Start of Block

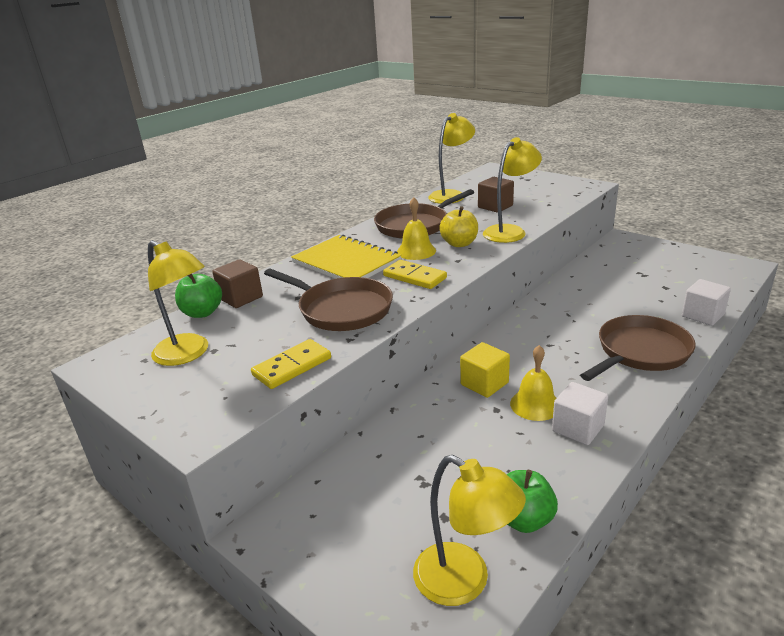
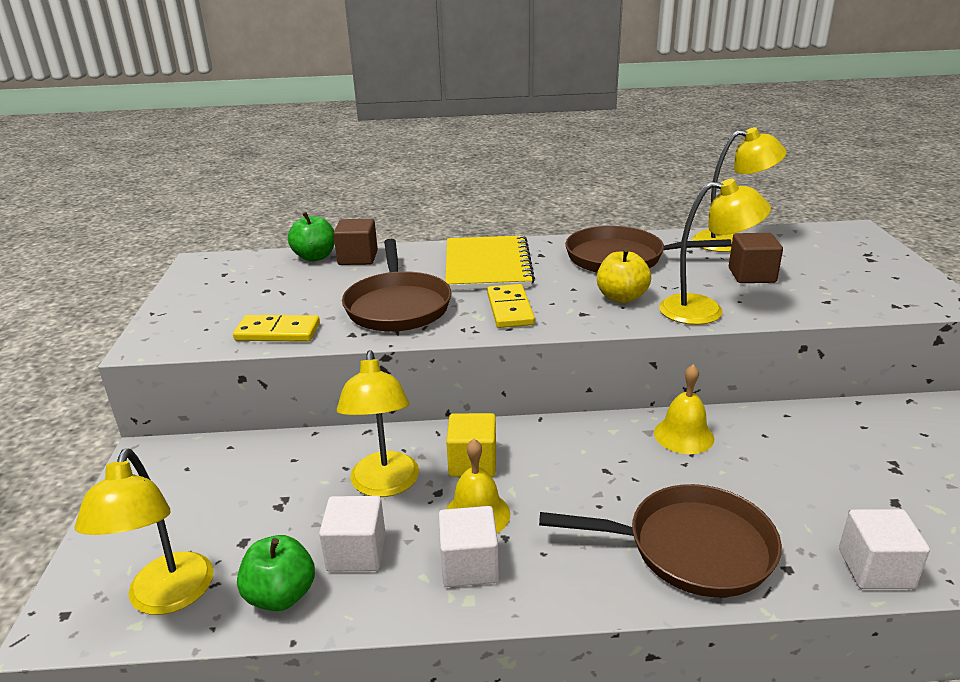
camera: 45 degrees right, 0 degrees up
yellow lamp [148,240,208,366] -> yellow lamp moved to [337,350,419,497]
yellow bell [397,197,436,260] -> yellow bell moved to [654,364,714,454]
none -> white cube [319,496,386,571]

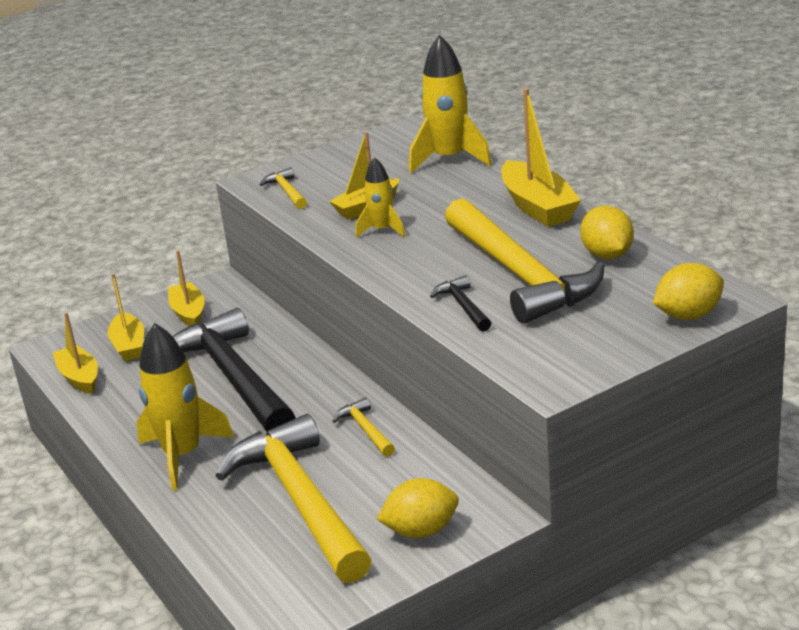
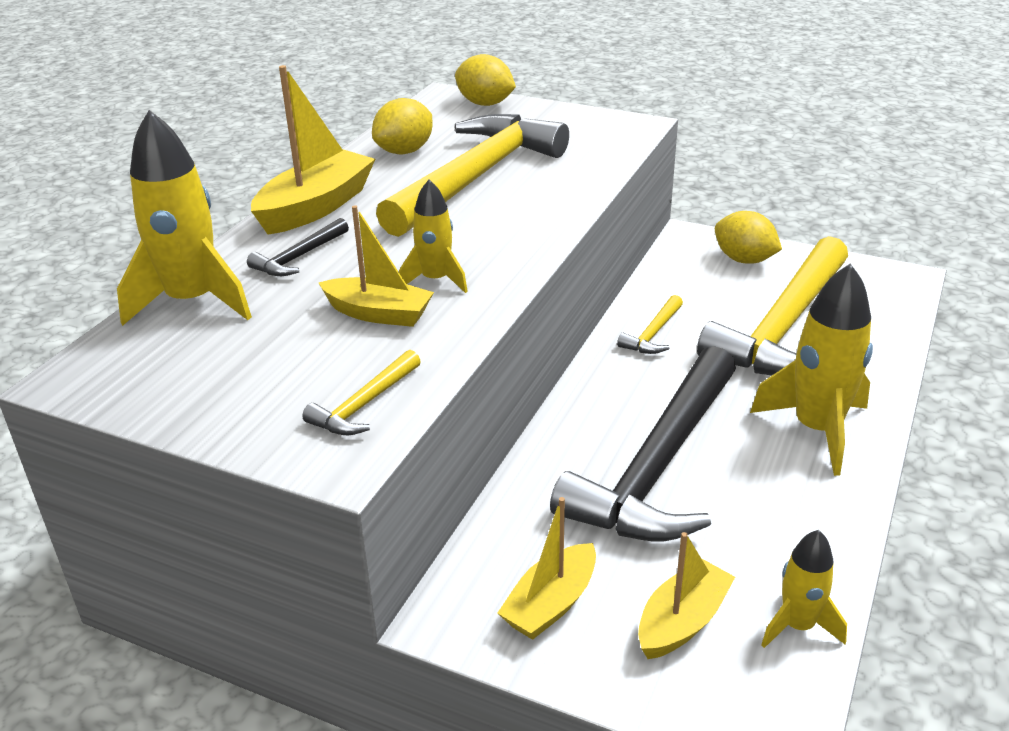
camera: 125 degrees left, 5 degrees up
yellow boat [53,312,98,394] -> yellow rocket [761,530,847,648]
black hammer [430,275,491,331] -> black hammer moved to [247,218,349,276]

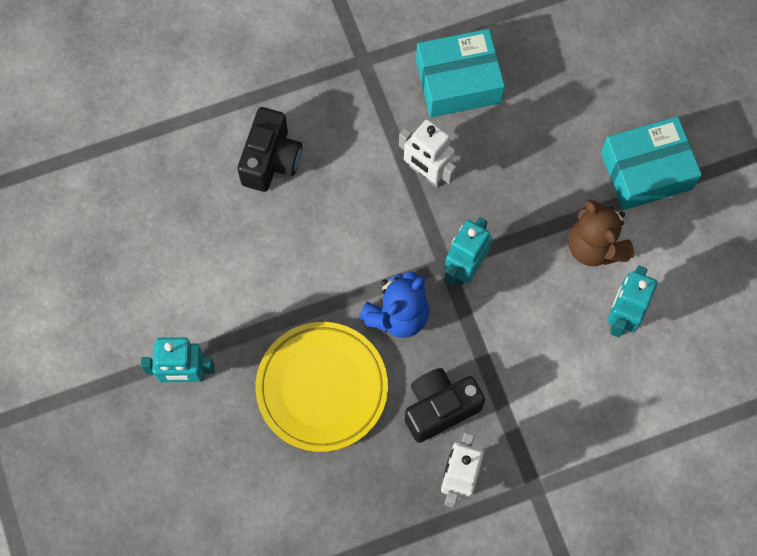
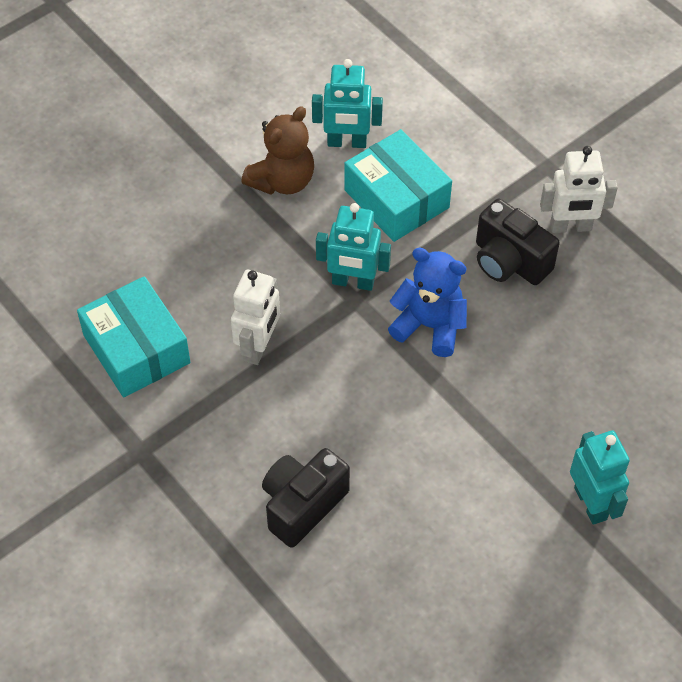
camera: 110 degrees left, 15 degrees down
black camera [237,107,302,192] -> black camera turned 45 degrees counterclockwise [262,448,350,548]
yellow plate [256,322,388,452] -> none
turquoise box [601,116,702,210] -> turquoise box moved to [344,129,452,242]

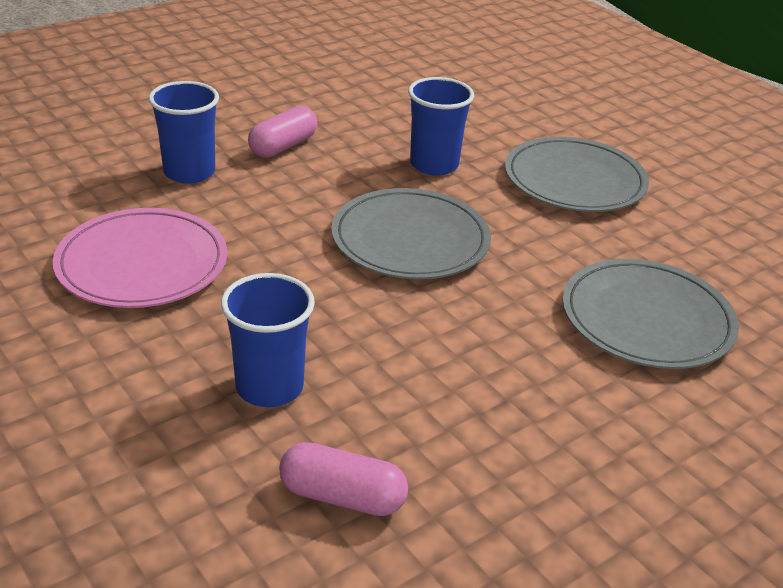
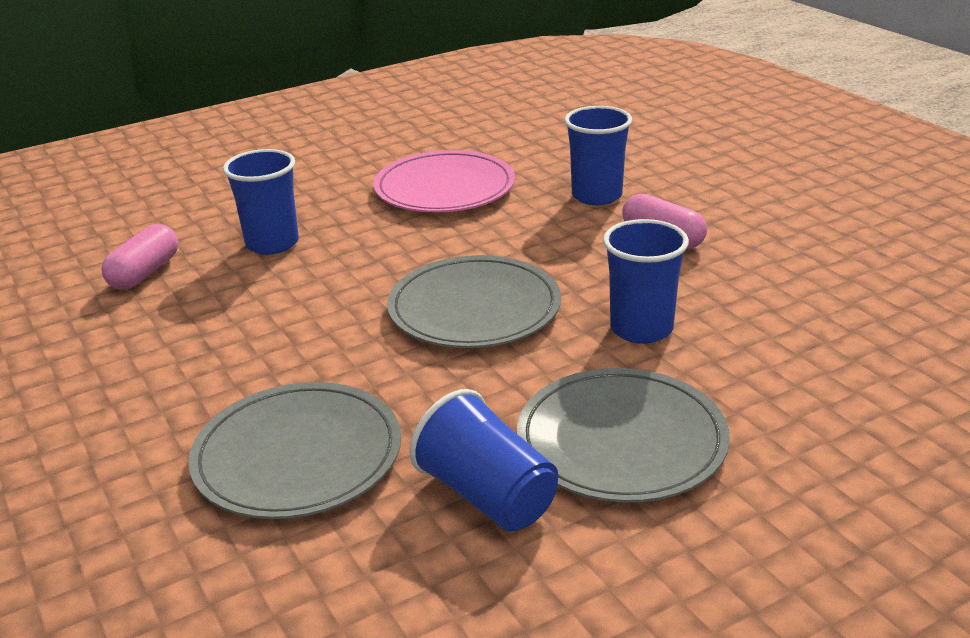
camera: 100 degrees right, 5 degrees down
none -> blue cup [409,389,558,532]

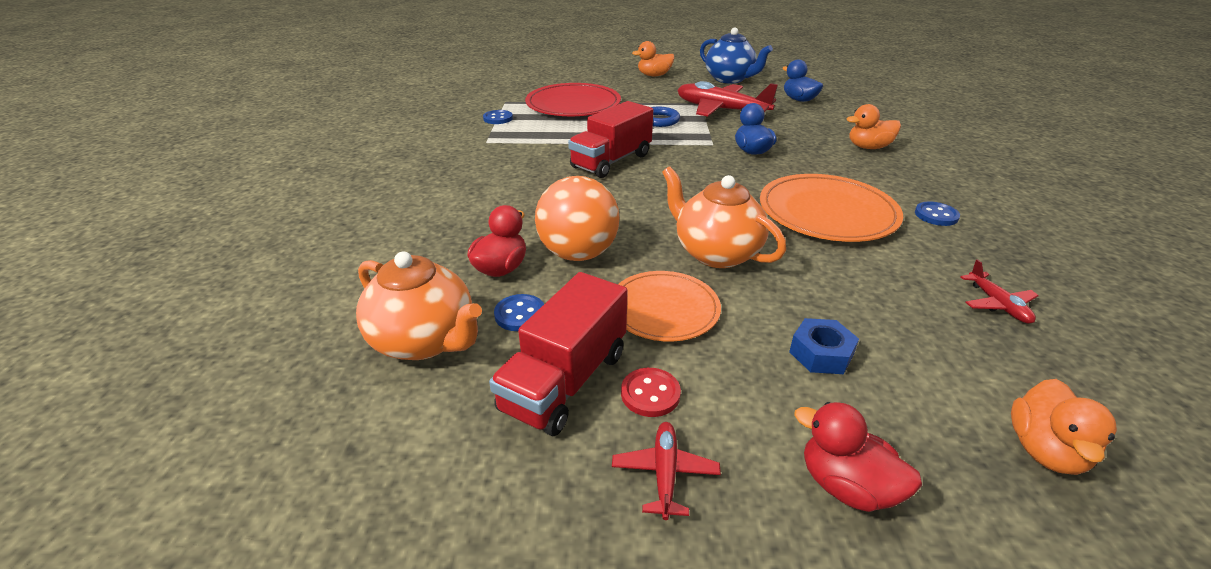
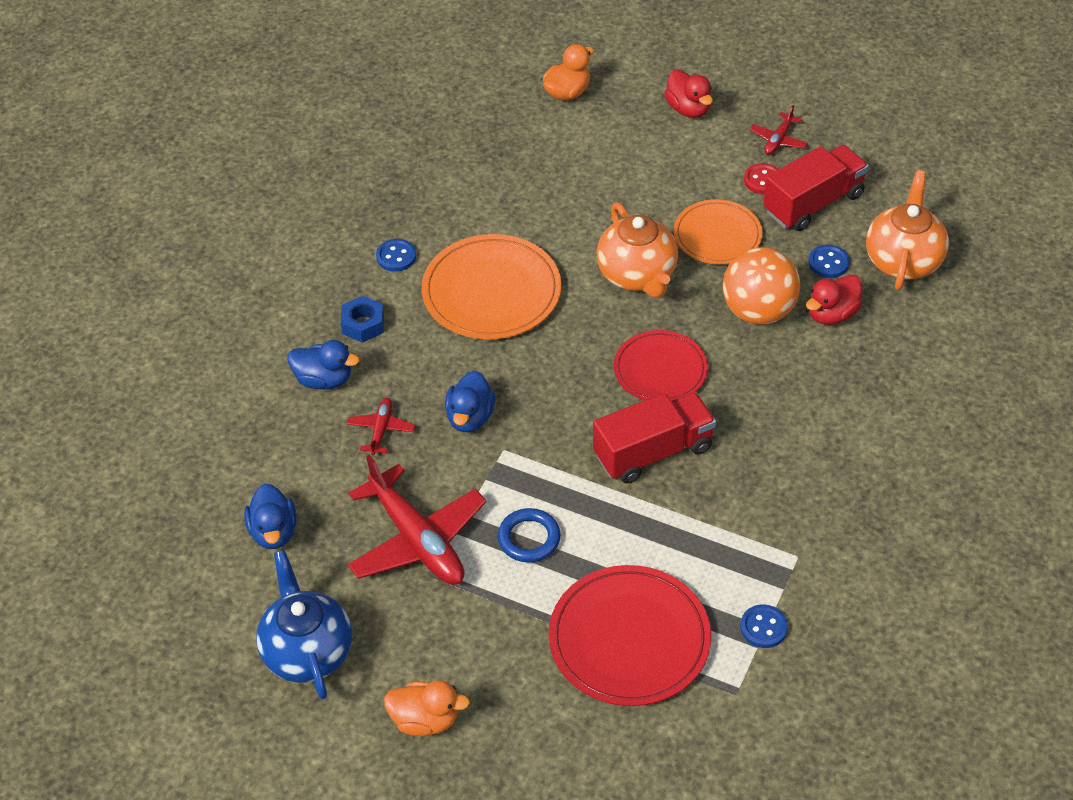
camera: 155 degrees left, 15 degrees up
orange teapot [356,251,482,360] -> orange teapot turned 45 degrees clockwise [866,170,949,290]
blue nut [789,318,859,374] -> blue nut moved to [341,296,384,343]
orange duck [846,104,901,149] -> blue duck [287,340,360,390]
red plane [960,259,1039,324] -> red plane moved to [347,398,415,455]
none -> red plate [614,330,708,401]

End of Block

§ EXERCISE:
Only lines holding the word "none" belong in the answer; copy each one from the material.

§ REPLY TO THE EXERCISE:
none -> white cube [319,496,386,571]
yellow plate [256,322,388,452] -> none
none -> blue cup [409,389,558,532]
none -> red plate [614,330,708,401]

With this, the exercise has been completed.